§ WORKING DATA:
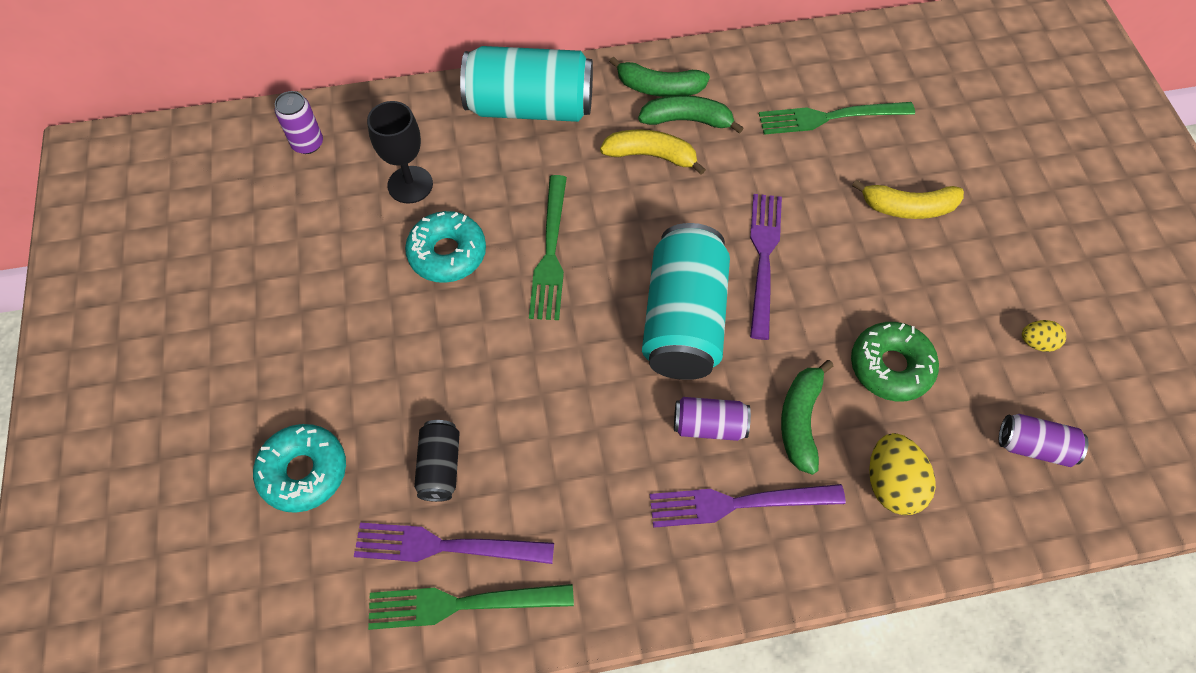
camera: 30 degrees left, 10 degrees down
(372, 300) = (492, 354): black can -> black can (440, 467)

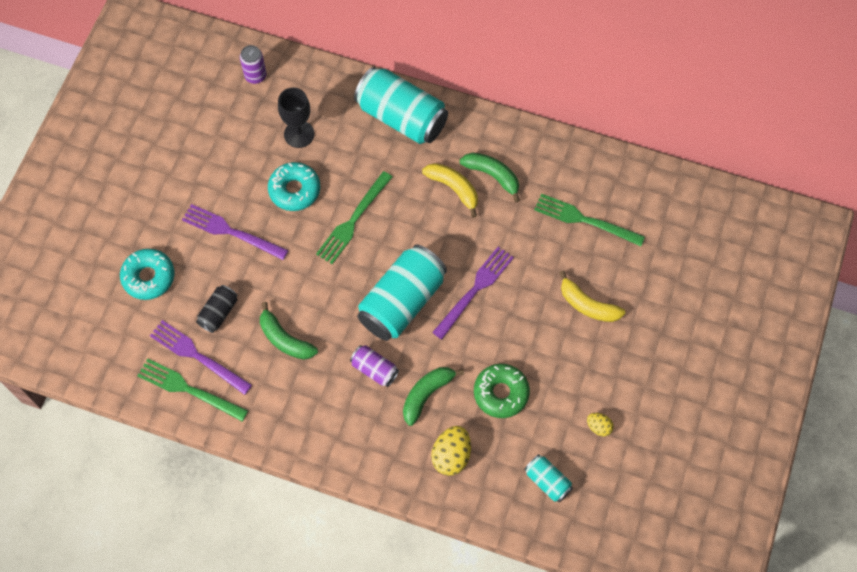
camera: 30 degrees right, 5 degrees up
(659, 88) = (490, 144): green banana -> green banana (285, 339)
(736, 504) = (360, 418): purple fork -> purple fork (230, 231)
(1034, 446) = (547, 481): purple can -> turquoise can

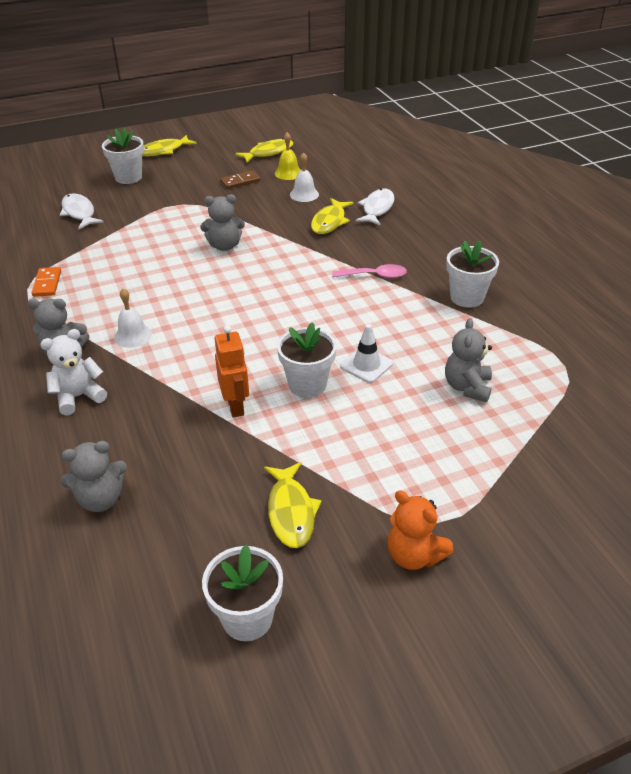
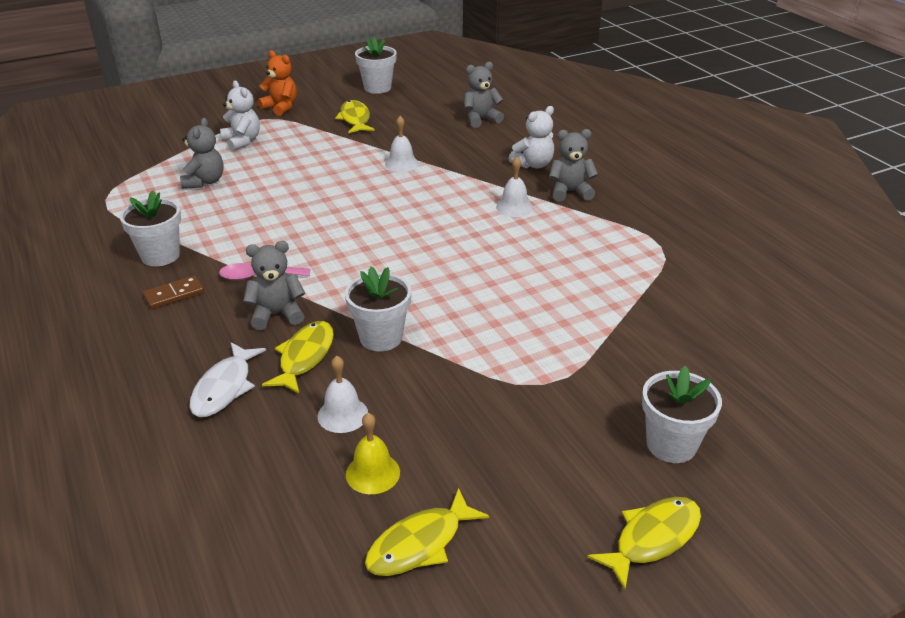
camera: 175 degrees right, 5 degrees down
(47, 283) = (643, 252): orange domino -> none
(79, 213) = (692, 357): white fish -> none
(224, 246) = (452, 309): grey teddy bear -> grey teddy bear (277, 314)
(236, 406) = (401, 164): orange robot -> white bell
(240, 181) = (460, 443): brown domino -> brown domino (174, 295)
(307, 385) = (343, 178): white flower pot -> white flower pot (381, 337)
(366, 365) = (288, 193): white traffic cone -> none
(448, 463) = (242, 141): none -> white teddy bear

§ JOB ITEM: Your answer must be an exact transcription of the lines from the one containing "(366, 365) = (288, 193): white" through the last line of the records above, and nothing else.

§ RESPONSE TO THIS TASK:
(366, 365) = (288, 193): white traffic cone -> none
(448, 463) = (242, 141): none -> white teddy bear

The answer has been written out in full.